Task item: Start the output with the opening line of the listing below and continue, reproducing each line exactly, up to and including the line that contains "RV3: 500 (GND, VOL, wiper".

Given information:
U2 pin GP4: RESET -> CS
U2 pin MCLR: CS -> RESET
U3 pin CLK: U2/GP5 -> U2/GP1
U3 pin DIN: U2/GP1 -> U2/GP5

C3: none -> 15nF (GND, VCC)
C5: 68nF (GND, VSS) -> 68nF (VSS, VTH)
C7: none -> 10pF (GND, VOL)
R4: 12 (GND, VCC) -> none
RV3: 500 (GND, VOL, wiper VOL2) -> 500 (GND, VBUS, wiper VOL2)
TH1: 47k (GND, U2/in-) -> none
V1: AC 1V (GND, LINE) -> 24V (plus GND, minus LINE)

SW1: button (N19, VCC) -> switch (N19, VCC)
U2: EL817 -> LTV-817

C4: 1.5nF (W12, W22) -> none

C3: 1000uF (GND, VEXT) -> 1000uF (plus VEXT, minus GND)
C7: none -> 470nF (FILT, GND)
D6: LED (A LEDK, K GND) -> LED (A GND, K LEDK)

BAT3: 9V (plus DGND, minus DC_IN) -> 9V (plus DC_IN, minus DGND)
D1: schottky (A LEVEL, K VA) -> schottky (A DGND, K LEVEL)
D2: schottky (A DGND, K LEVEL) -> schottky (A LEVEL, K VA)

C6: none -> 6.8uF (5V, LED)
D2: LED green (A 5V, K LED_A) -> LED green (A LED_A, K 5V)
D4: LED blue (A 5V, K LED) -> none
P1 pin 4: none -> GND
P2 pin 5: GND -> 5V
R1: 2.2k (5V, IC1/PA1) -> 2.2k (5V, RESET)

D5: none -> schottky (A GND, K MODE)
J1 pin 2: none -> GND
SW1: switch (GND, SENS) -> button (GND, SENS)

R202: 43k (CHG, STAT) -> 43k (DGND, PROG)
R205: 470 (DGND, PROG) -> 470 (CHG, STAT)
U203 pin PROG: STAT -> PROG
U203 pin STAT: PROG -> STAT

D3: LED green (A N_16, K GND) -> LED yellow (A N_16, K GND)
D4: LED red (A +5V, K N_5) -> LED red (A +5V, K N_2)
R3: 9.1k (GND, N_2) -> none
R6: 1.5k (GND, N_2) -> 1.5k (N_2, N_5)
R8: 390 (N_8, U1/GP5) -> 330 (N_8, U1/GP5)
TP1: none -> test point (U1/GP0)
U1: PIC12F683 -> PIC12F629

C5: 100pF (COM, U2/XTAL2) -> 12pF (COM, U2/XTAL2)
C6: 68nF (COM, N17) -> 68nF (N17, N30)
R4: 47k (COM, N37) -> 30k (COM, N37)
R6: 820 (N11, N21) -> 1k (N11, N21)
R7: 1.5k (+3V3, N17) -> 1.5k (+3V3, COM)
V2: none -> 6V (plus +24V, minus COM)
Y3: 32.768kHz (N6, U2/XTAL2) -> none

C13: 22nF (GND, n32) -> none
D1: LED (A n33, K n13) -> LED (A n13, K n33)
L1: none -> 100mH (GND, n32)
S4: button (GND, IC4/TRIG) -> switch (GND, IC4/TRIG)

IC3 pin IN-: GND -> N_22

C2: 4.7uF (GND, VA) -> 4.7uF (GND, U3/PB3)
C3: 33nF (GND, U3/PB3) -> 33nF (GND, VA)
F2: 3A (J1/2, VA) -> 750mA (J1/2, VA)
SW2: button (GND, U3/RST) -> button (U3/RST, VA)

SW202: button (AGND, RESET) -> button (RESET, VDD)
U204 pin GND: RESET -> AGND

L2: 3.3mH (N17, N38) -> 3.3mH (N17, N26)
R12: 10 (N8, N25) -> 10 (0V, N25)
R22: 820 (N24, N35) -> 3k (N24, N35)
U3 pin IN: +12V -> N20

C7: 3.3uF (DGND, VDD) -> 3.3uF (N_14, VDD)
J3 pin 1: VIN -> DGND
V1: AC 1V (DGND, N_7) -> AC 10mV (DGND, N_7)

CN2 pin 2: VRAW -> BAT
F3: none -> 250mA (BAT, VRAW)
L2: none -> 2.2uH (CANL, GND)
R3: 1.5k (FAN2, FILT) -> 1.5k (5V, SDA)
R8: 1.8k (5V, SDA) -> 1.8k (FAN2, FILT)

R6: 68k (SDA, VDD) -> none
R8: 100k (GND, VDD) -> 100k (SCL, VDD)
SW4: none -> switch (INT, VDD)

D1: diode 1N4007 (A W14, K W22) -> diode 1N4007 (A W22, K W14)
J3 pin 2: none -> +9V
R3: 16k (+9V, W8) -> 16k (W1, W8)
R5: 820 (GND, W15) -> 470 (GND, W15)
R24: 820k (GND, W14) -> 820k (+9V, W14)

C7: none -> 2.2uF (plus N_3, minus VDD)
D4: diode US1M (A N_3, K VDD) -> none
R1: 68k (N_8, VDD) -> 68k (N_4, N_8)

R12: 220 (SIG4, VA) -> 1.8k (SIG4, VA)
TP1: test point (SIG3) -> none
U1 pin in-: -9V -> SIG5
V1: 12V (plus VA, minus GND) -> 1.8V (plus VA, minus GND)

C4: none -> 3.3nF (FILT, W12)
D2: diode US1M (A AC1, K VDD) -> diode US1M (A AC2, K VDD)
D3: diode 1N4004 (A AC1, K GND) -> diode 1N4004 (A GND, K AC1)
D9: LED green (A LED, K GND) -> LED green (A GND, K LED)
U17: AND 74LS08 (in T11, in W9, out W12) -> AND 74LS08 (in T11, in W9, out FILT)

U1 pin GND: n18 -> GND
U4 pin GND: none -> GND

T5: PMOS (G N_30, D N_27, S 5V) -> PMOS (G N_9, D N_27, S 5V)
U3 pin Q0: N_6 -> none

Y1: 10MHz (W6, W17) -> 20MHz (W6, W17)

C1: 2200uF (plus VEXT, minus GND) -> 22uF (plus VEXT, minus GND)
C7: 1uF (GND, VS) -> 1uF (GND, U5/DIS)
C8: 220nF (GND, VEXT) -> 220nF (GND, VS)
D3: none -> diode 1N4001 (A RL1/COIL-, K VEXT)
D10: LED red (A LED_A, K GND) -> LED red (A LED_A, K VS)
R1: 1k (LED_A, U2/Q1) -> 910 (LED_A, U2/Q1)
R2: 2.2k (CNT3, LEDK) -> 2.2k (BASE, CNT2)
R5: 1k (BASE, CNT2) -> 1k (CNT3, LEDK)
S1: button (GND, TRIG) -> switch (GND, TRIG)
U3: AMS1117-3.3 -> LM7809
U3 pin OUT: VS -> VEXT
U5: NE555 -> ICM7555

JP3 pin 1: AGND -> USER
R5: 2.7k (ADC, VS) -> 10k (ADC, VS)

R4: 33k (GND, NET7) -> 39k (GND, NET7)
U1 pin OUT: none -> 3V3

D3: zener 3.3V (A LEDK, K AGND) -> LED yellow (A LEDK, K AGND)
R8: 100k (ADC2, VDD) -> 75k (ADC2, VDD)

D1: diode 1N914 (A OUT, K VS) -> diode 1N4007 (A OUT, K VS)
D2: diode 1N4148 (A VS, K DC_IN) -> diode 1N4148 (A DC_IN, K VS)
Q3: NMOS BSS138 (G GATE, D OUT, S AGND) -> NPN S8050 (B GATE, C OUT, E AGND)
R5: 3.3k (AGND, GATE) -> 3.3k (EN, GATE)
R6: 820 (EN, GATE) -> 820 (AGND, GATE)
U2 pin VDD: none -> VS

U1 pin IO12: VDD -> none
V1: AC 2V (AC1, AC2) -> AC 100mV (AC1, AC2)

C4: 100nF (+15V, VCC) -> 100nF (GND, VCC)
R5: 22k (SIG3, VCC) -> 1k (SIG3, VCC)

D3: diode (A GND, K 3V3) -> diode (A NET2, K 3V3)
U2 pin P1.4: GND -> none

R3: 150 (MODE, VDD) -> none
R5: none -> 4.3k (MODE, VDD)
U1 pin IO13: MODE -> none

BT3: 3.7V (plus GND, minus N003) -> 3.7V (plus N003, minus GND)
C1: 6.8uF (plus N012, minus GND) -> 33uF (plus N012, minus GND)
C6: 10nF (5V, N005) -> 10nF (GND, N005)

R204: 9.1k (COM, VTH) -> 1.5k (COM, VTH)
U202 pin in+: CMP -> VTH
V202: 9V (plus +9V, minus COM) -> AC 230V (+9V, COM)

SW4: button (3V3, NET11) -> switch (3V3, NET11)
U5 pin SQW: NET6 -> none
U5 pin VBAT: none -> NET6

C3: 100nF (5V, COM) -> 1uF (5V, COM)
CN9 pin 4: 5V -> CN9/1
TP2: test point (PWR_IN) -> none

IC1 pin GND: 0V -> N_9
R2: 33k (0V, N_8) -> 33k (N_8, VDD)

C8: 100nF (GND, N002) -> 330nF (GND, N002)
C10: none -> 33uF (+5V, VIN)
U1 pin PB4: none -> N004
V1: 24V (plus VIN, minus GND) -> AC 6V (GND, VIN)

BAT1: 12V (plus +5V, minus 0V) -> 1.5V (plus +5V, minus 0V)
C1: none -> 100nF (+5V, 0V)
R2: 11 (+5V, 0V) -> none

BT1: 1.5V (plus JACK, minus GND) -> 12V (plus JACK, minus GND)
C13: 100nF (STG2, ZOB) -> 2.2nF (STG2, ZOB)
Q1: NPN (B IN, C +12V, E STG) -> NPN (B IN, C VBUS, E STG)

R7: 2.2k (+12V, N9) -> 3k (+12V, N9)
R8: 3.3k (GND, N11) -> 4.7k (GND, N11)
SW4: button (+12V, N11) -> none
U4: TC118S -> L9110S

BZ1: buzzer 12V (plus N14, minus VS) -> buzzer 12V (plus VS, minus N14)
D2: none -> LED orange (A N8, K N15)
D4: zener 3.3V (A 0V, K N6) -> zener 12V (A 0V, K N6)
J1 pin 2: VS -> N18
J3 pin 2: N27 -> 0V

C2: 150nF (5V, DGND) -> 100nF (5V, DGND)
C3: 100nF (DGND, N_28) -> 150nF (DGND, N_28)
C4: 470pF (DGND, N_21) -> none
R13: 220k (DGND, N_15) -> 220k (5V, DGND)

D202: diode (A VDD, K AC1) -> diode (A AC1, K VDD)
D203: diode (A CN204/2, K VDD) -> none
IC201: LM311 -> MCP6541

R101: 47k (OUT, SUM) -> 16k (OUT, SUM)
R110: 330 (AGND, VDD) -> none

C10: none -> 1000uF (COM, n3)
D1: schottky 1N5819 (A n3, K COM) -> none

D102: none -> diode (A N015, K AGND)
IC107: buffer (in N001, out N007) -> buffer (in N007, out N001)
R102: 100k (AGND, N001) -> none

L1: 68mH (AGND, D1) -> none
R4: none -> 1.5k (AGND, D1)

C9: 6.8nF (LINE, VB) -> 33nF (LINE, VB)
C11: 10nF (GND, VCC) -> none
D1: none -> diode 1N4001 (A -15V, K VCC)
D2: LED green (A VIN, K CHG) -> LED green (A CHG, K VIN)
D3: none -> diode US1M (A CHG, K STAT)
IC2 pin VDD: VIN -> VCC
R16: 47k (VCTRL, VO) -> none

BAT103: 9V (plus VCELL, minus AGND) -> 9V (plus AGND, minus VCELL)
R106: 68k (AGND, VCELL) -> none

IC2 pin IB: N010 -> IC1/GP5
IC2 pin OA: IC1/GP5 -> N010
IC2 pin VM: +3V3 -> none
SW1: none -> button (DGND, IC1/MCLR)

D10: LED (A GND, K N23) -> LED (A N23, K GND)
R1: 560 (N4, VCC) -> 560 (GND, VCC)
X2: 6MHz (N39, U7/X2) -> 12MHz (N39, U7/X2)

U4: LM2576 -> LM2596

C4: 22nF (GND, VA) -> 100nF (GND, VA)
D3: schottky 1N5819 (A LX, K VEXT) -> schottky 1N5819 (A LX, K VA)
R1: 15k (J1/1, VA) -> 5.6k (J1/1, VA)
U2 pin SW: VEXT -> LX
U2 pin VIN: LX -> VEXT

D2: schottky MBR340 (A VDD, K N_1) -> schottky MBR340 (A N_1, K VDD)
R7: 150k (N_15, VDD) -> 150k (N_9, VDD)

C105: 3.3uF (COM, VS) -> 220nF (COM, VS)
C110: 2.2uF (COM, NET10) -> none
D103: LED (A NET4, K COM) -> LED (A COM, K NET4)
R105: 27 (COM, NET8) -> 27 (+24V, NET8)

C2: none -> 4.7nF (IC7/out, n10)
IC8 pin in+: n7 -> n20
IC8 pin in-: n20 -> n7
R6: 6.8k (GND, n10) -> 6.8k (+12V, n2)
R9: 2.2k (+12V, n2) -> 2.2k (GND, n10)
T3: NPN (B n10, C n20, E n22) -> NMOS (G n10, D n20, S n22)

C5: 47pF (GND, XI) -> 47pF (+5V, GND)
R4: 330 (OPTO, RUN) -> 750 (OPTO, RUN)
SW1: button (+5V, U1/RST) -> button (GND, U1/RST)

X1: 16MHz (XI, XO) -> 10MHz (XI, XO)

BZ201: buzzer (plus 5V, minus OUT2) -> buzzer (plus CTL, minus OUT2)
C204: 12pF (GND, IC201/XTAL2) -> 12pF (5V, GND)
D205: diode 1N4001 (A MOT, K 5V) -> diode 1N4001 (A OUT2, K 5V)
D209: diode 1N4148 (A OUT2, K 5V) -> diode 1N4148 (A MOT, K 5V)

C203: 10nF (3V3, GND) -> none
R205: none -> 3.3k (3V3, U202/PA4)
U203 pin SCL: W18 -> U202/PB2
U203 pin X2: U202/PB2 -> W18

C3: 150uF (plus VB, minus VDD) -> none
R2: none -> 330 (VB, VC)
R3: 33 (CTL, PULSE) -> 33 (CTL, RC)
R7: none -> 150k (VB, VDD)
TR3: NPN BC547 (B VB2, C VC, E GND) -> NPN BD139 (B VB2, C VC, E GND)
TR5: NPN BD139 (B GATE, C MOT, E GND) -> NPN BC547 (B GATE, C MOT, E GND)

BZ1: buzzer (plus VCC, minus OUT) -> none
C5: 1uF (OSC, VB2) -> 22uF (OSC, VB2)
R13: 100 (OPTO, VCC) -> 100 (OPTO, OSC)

Output of the exercise:
U2 pin GP4: RESET -> CS
U2 pin MCLR: CS -> RESET
U3 pin CLK: U2/GP5 -> U2/GP1
U3 pin DIN: U2/GP1 -> U2/GP5

C3: none -> 15nF (GND, VCC)
C5: 68nF (GND, VSS) -> 68nF (VSS, VTH)
C7: none -> 10pF (GND, VOL)
R4: 12 (GND, VCC) -> none
RV3: 500 (GND, VOL, wiper VOL2) -> 500 (GND, VBUS, wiper VOL2)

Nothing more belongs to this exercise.